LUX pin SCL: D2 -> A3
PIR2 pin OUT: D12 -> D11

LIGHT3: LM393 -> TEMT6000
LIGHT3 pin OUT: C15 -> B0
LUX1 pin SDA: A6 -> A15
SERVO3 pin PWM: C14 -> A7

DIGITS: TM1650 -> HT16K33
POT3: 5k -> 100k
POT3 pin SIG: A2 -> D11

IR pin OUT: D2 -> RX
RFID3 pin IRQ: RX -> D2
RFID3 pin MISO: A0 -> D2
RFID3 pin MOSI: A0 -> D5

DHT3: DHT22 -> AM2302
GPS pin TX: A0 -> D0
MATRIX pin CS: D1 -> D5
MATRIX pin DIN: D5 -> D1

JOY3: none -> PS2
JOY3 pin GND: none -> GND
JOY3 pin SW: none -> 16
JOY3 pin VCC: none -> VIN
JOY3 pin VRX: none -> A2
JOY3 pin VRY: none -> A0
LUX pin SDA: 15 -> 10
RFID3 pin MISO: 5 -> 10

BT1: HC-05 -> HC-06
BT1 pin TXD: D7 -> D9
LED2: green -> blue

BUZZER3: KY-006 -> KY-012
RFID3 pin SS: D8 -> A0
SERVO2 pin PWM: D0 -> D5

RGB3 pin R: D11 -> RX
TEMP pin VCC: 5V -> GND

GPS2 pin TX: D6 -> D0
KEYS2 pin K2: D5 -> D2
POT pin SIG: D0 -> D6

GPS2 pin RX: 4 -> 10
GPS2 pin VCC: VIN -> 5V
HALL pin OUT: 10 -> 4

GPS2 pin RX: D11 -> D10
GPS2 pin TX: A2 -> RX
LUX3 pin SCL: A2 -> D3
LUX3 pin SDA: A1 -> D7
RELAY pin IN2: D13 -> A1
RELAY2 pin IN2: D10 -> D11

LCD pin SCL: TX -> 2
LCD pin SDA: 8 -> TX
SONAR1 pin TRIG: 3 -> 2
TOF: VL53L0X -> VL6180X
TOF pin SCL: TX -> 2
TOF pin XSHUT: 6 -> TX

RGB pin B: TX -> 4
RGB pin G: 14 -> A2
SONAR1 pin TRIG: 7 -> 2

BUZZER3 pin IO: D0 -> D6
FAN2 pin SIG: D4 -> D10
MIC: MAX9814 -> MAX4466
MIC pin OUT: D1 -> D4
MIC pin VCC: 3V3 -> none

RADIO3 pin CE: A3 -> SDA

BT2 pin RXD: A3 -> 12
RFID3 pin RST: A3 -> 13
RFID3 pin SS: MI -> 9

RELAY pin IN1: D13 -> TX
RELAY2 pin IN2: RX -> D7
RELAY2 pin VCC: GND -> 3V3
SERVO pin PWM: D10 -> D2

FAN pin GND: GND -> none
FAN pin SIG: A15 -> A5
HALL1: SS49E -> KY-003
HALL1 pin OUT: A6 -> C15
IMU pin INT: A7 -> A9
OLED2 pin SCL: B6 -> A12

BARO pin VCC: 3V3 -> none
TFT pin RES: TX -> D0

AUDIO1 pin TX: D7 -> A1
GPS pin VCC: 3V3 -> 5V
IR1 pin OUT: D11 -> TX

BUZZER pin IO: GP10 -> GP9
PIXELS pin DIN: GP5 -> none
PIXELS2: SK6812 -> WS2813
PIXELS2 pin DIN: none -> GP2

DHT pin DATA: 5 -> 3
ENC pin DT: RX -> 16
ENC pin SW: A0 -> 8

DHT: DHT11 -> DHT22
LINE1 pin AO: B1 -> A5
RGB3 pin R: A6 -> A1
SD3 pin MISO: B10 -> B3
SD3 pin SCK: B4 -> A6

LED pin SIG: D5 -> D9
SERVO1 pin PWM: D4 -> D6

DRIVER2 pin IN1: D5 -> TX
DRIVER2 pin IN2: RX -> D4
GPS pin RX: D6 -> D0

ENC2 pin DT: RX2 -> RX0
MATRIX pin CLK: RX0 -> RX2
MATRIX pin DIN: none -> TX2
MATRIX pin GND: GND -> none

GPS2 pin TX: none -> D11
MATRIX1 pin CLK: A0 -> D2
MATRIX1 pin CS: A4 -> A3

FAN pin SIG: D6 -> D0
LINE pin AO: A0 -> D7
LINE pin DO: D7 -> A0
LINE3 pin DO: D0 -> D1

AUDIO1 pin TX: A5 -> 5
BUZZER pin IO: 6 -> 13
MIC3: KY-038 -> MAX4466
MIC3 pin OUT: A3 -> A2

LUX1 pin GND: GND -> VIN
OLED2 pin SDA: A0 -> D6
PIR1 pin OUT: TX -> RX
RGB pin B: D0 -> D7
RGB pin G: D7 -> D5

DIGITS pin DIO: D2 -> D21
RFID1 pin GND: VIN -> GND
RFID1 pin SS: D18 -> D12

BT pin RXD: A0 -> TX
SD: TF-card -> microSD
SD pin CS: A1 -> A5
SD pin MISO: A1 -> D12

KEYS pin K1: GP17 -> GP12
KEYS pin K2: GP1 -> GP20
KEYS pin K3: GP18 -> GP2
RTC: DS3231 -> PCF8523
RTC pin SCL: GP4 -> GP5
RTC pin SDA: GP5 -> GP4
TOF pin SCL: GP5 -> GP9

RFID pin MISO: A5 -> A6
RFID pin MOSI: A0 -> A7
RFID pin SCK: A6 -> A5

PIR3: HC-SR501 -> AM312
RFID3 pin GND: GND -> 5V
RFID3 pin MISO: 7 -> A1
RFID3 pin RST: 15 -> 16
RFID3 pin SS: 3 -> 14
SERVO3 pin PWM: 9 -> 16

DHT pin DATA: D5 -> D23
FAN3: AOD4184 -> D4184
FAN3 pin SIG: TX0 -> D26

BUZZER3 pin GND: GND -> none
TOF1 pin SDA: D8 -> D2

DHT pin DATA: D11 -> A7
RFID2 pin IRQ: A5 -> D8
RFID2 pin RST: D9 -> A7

★ ★ ★

▶ About this task
Every line in the listing that holds the string "DATA" should be copied out.

▶ Task result
DHT pin DATA: 5 -> 3
DHT pin DATA: D5 -> D23
DHT pin DATA: D11 -> A7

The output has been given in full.